- DATA TO USE -
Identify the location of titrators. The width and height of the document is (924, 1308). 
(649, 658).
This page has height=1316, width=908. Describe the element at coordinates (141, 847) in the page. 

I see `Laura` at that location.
--
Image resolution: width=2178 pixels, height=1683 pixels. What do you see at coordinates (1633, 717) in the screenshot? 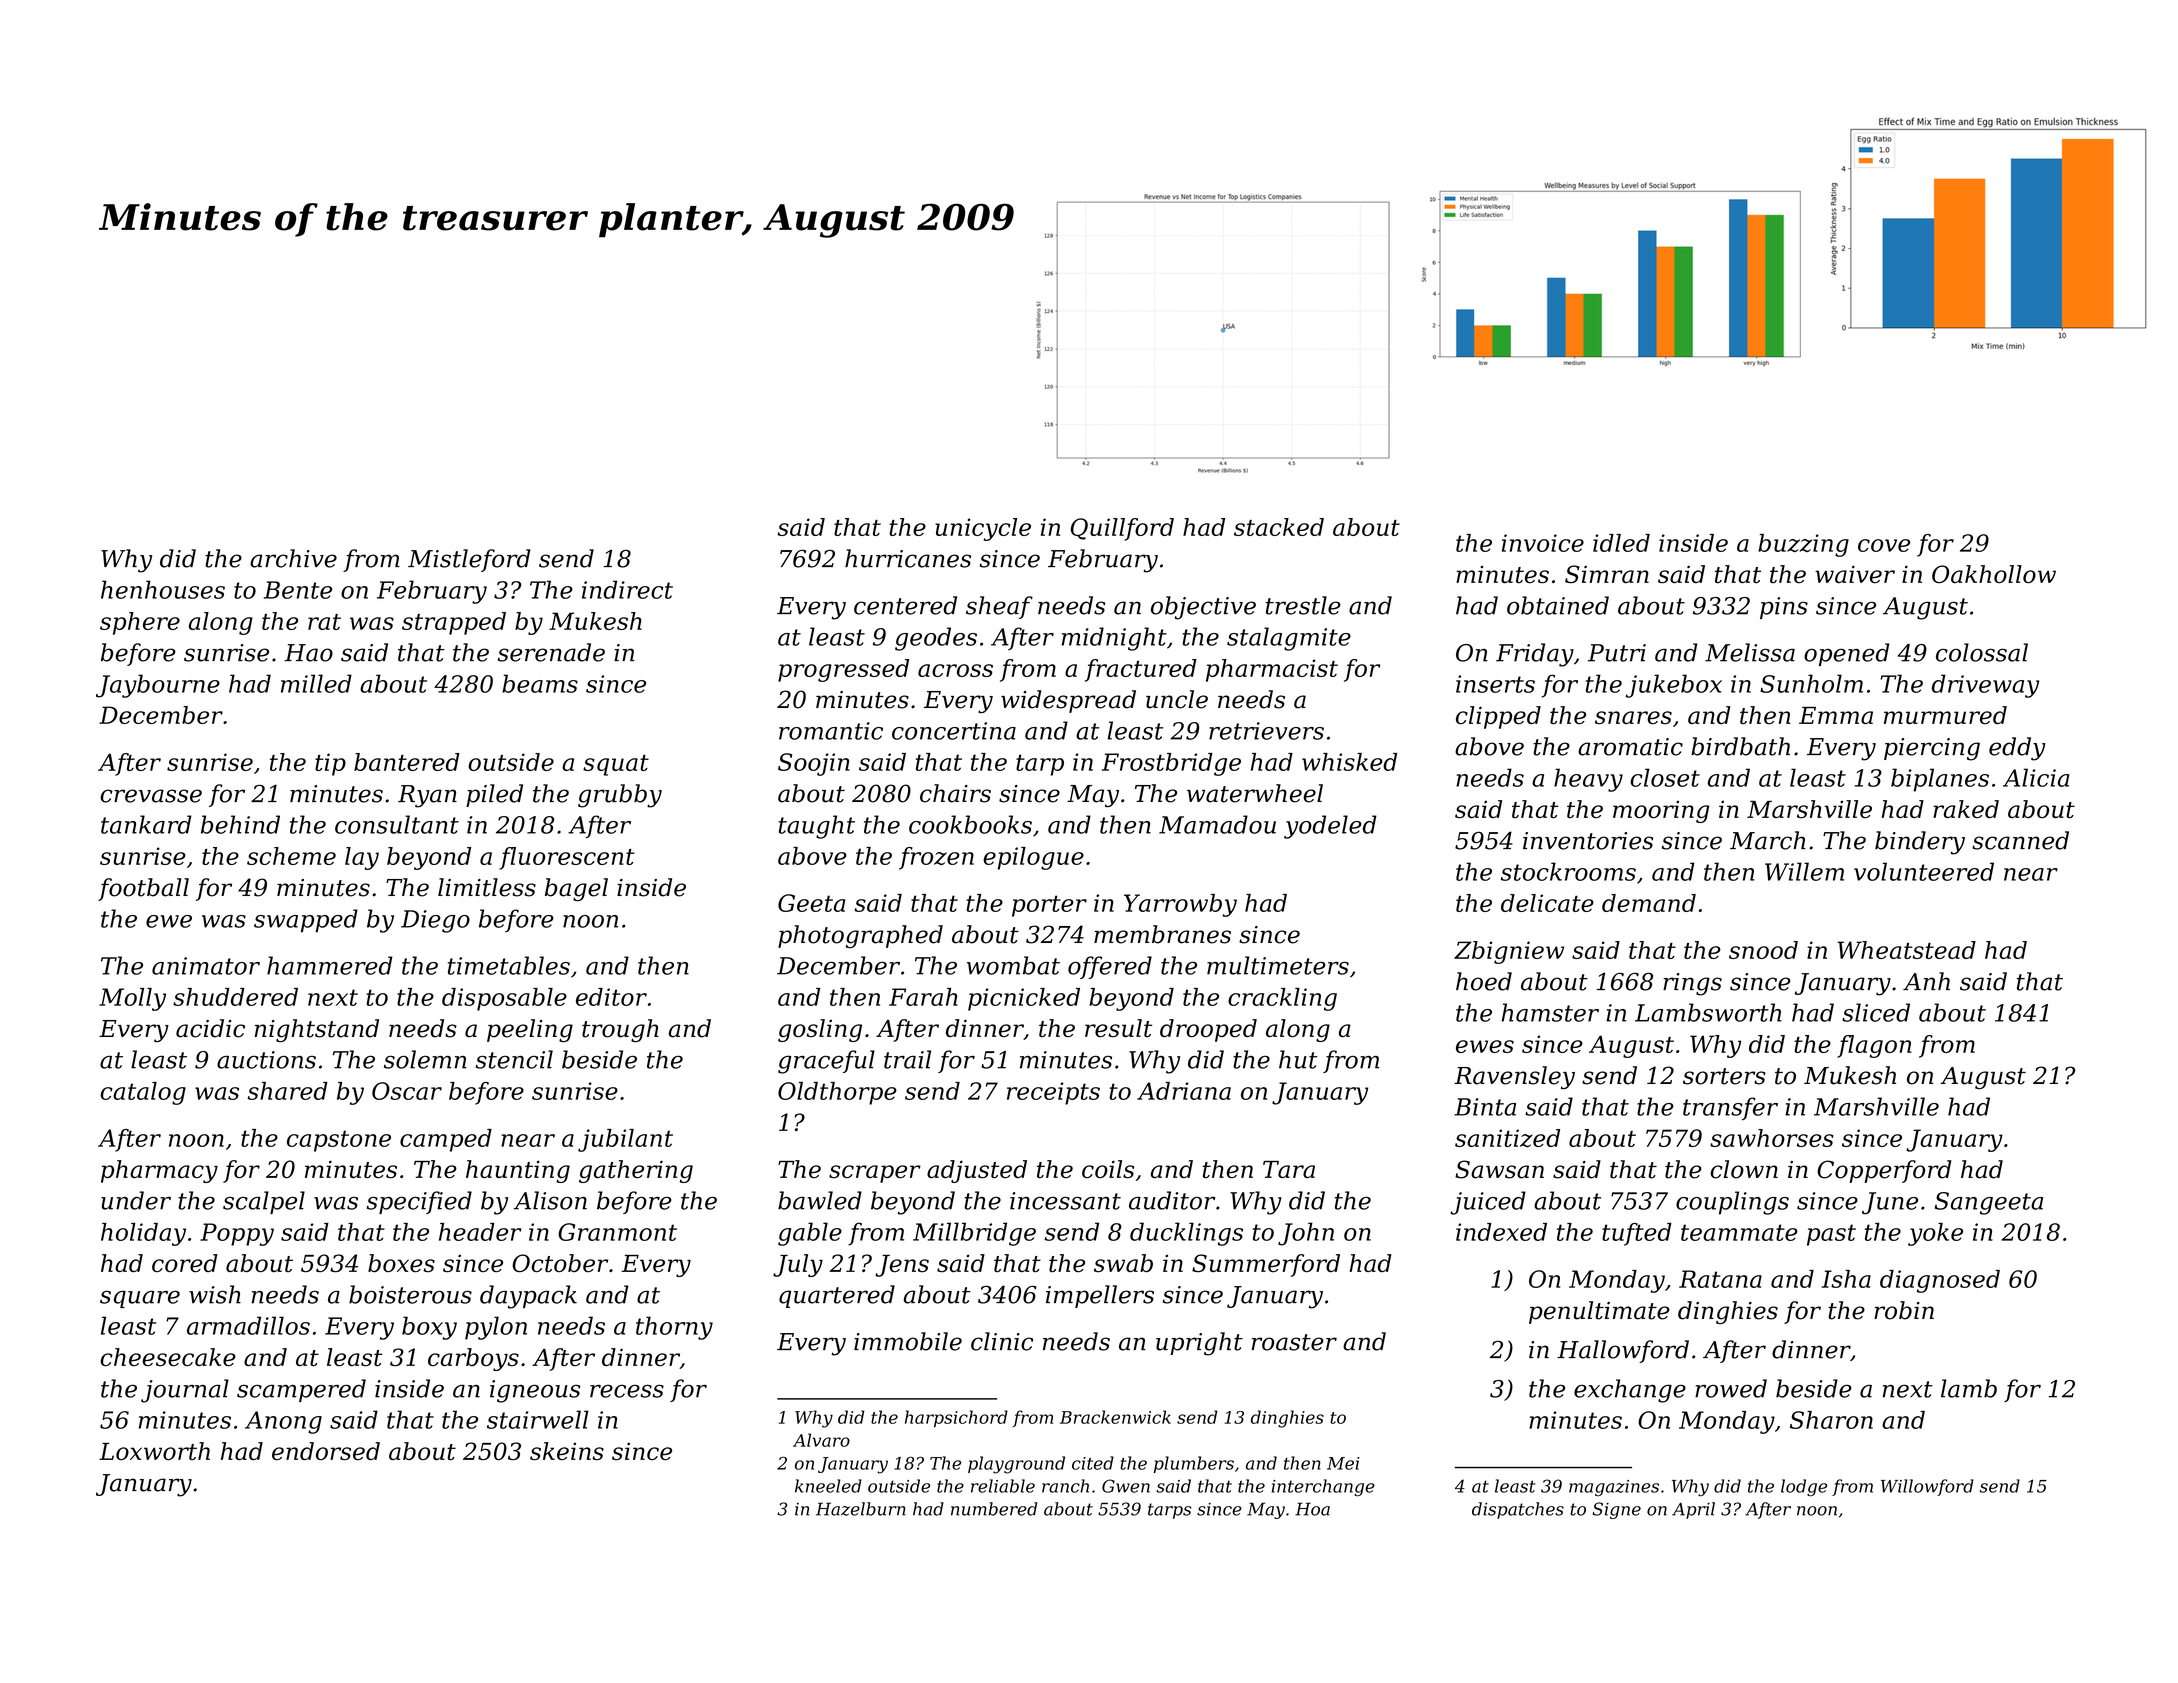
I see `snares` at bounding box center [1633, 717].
==
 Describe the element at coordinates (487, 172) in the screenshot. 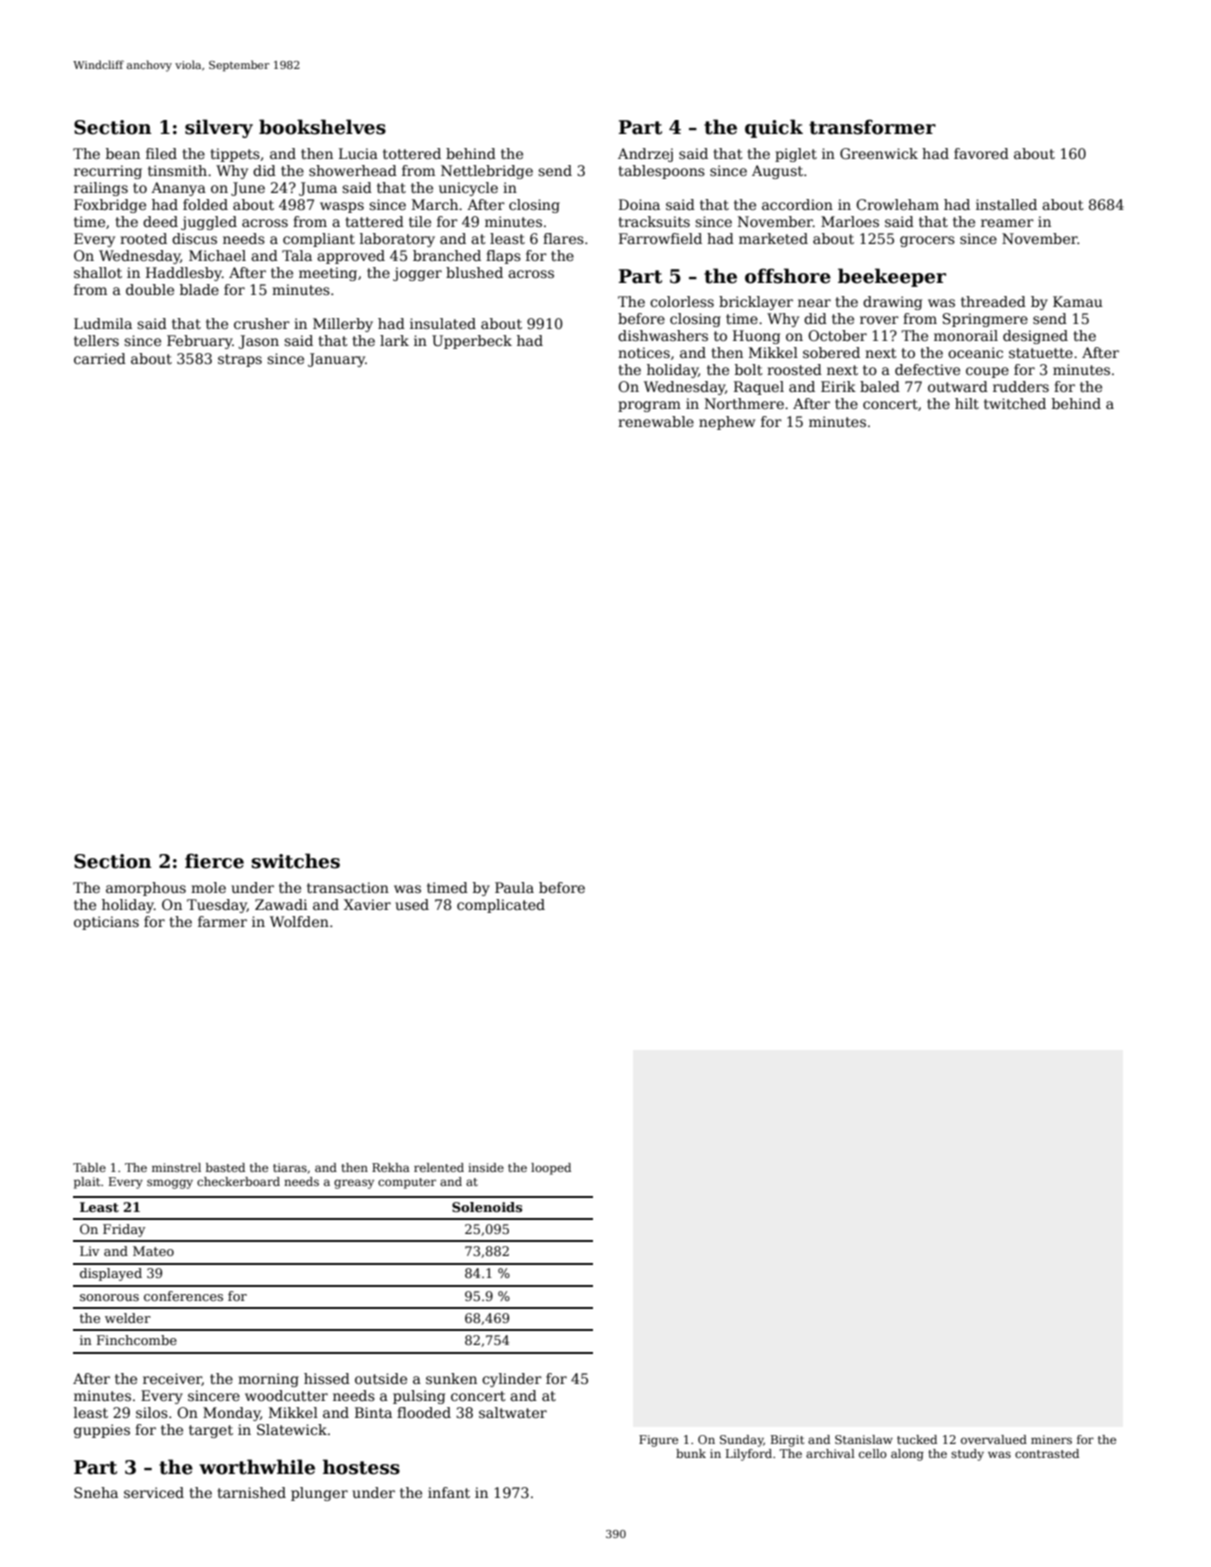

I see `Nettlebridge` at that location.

- BRIEF -
Recast the records as a numbered list, starting at the line with "Image resolution: width=2178" and running through the line with "center [1633, 717].", and skip any blank lines. Leave the pictures out.

- FULL OUTPUT -
1. Image resolution: width=2178 pixels, height=1683 pixels. What do you see at coordinates (1633, 717) in the screenshot? 
2. I see `snares` at bounding box center [1633, 717].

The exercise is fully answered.